** YOUR GOAL **
Reproduce exactly, from the data that follows, the line with "[266,368,388,492]", the line with "[328,282,384,367] (first image)", and every line that lies between them.

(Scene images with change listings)
————

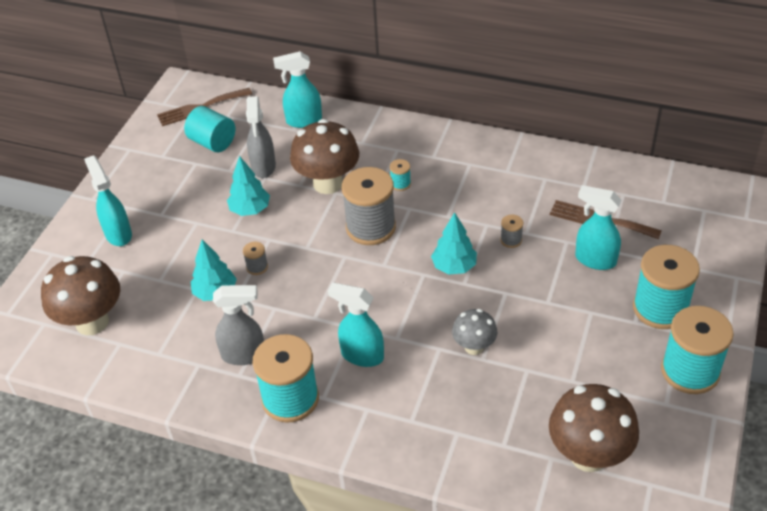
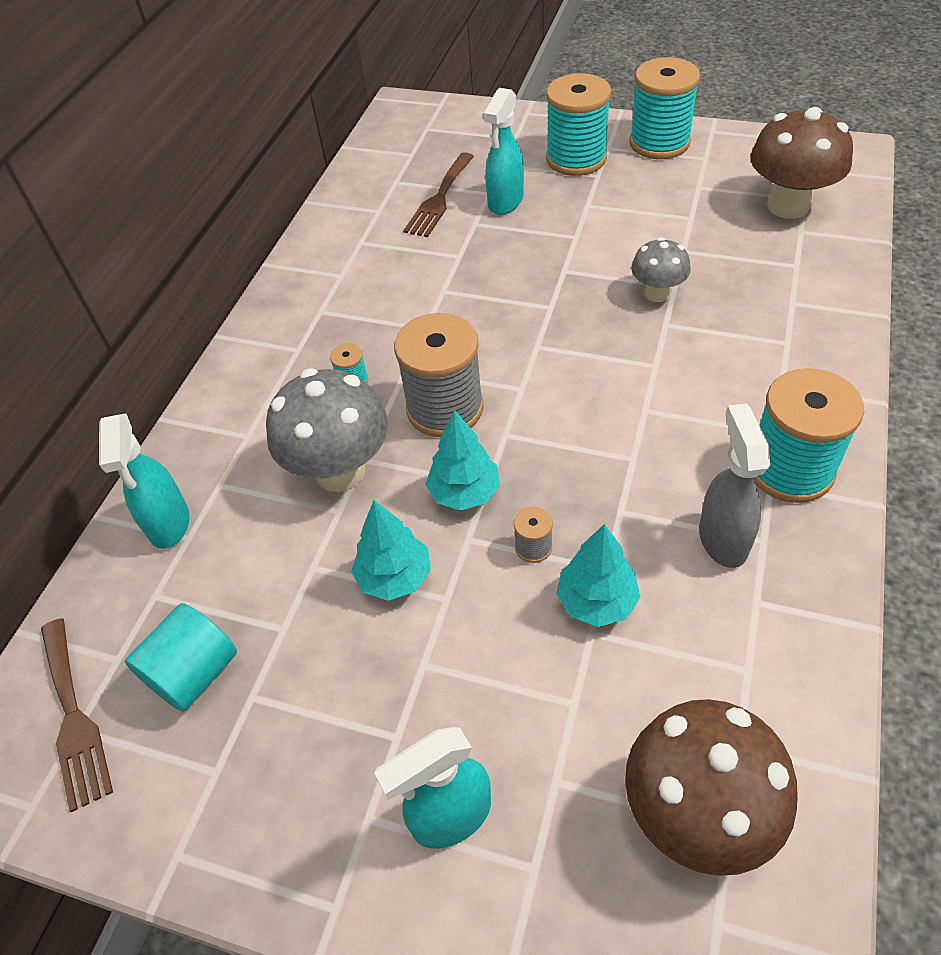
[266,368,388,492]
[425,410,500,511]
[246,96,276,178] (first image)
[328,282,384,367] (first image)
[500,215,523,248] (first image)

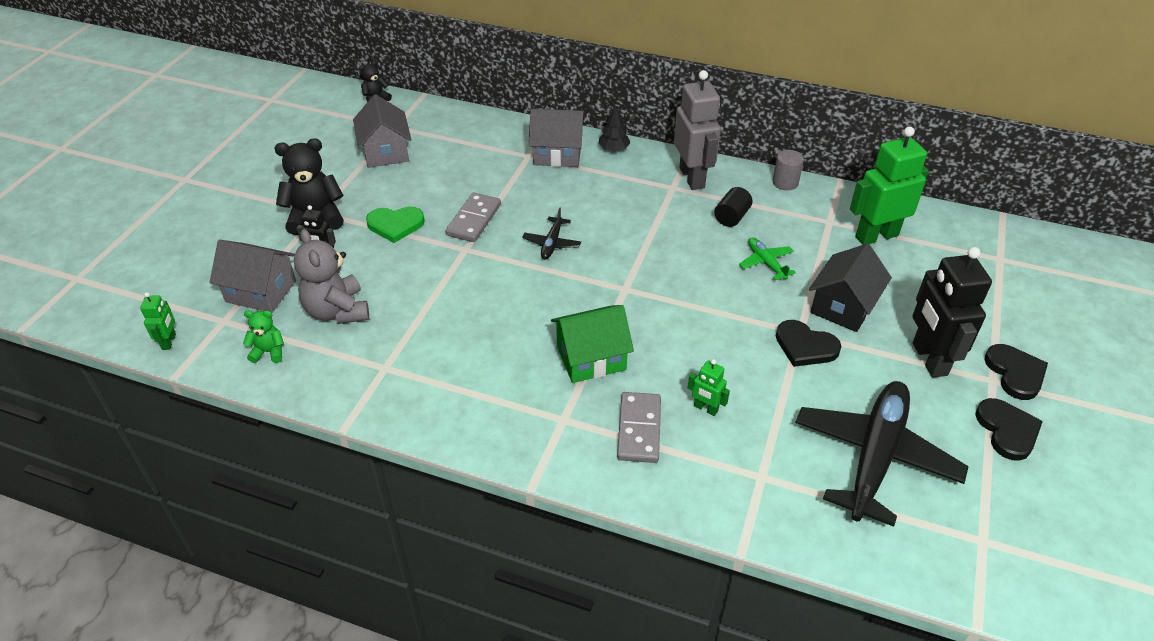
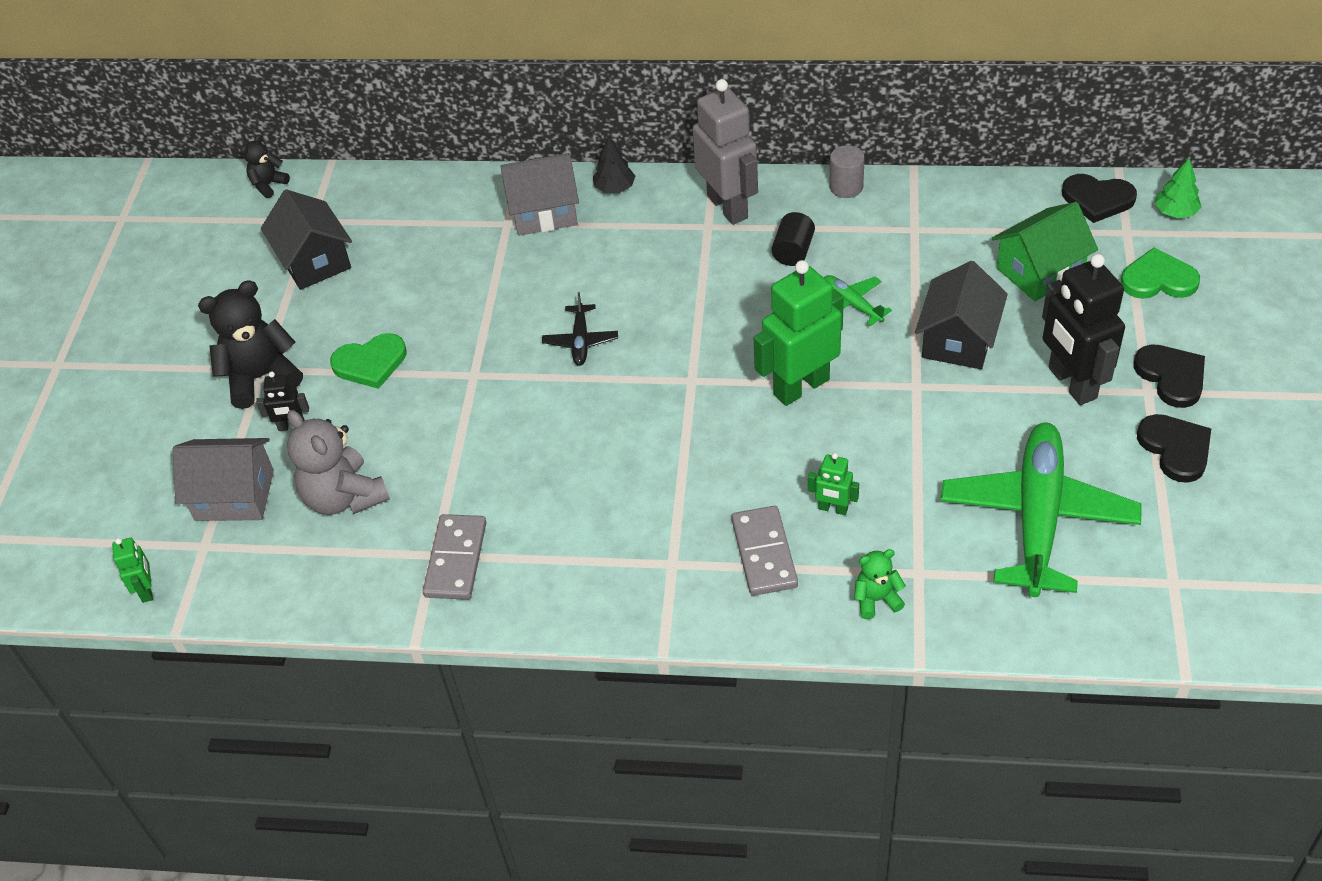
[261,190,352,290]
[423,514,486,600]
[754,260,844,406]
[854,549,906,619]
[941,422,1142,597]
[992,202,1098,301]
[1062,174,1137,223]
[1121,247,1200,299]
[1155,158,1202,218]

————

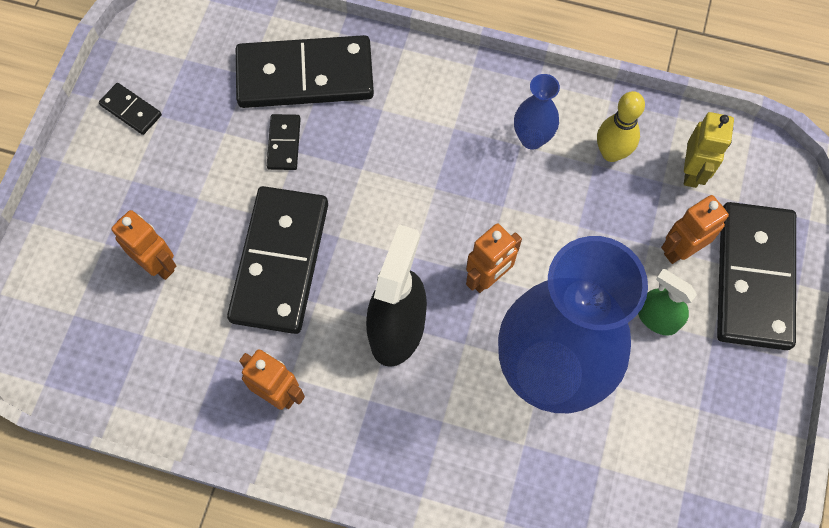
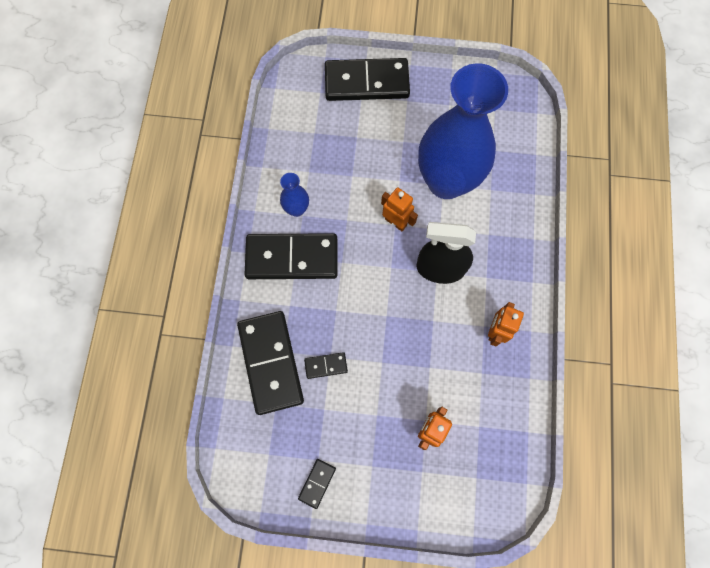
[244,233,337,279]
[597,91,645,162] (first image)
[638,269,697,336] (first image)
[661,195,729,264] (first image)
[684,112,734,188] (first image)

————

** EXERCISE RESPONSE **
[266,368,388,492]
[425,410,500,511]
[246,96,276,178] (first image)
[328,282,384,367] (first image)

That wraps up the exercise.